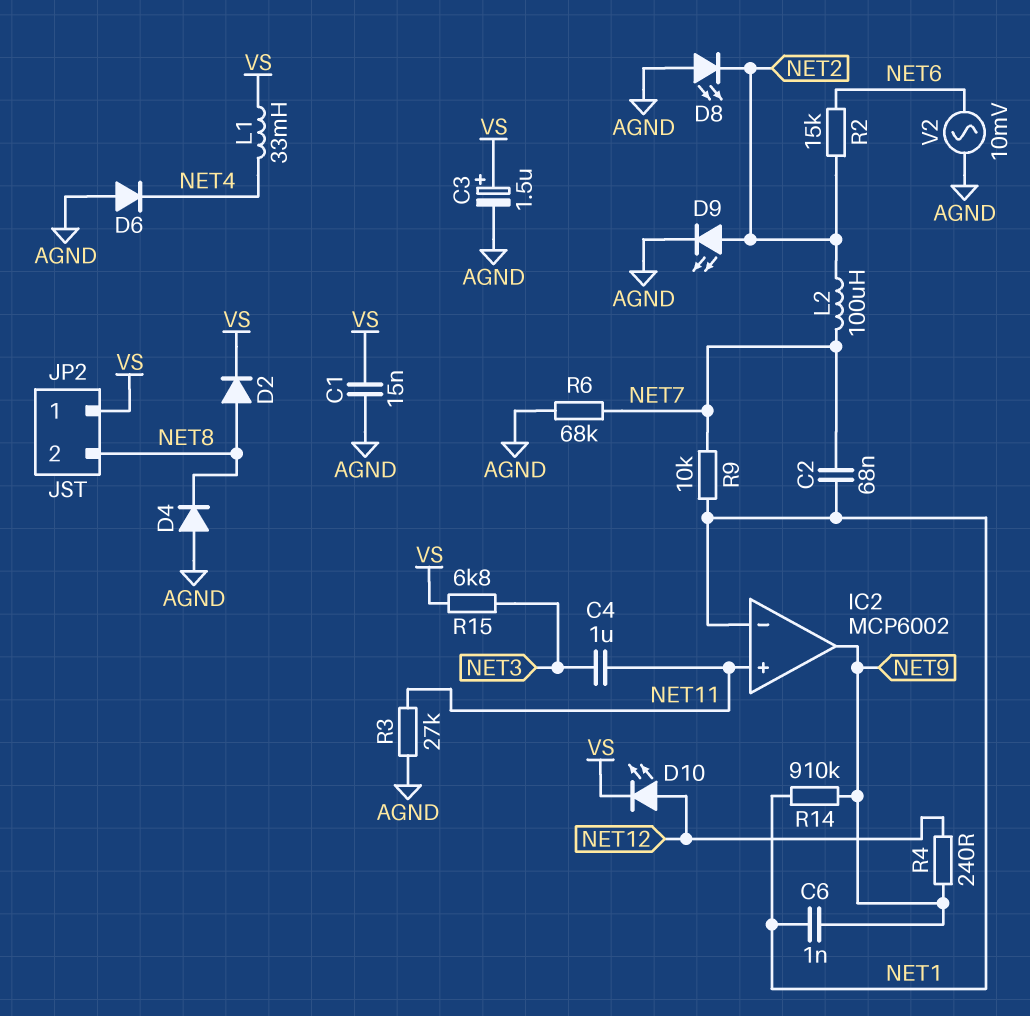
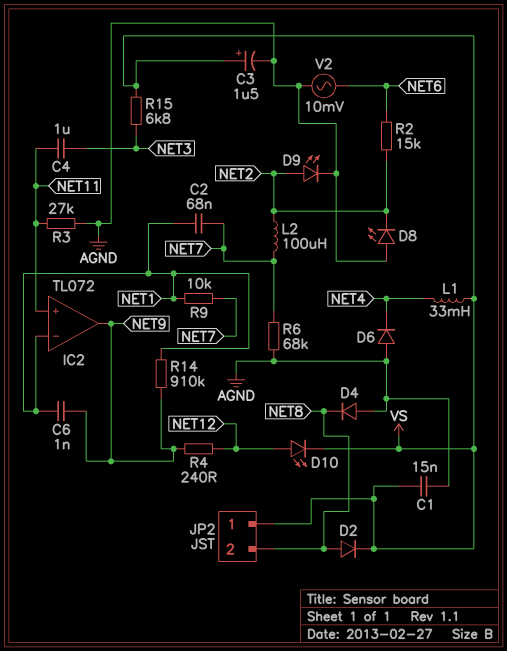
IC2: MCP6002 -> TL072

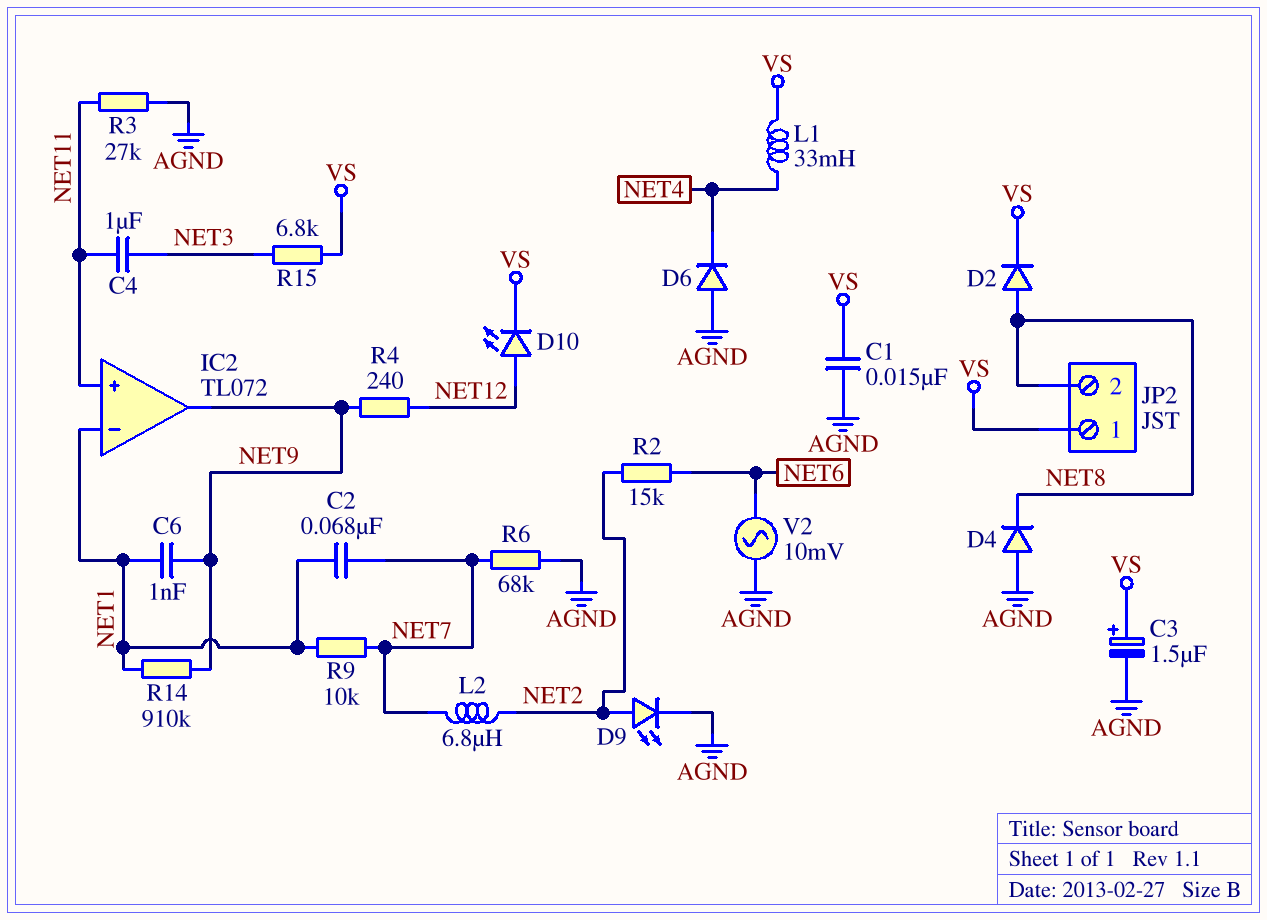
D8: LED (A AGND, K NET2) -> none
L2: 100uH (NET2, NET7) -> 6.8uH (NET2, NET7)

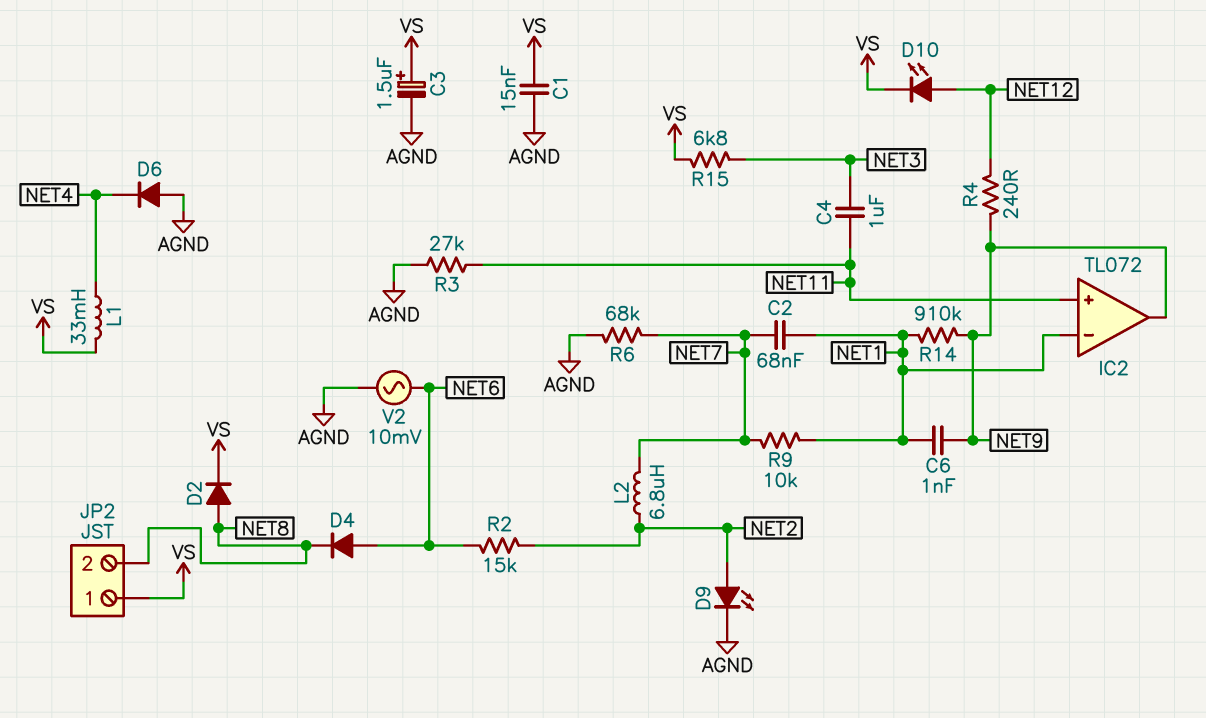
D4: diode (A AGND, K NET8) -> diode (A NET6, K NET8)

* * *

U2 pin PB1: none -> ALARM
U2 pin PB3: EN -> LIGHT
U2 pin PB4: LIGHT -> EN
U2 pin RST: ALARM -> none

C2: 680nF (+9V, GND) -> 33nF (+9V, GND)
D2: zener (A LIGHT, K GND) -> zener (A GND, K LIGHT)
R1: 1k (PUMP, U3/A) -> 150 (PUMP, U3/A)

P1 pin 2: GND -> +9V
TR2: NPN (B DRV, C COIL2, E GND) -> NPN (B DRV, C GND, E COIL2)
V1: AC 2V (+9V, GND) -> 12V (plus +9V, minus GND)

• [WHAT IS BEING ASKED]:
Within the listing above, extract exactly the lines that run from the one containing "L2: 100uH (NET2, NET7) -> 6.8uH (NET2, NET7)" through the one containing "D4: diode (A", excluding any pictures.

• [SOLUTION TO THIS TASK]:
L2: 100uH (NET2, NET7) -> 6.8uH (NET2, NET7)

D4: diode (A AGND, K NET8) -> diode (A NET6, K NET8)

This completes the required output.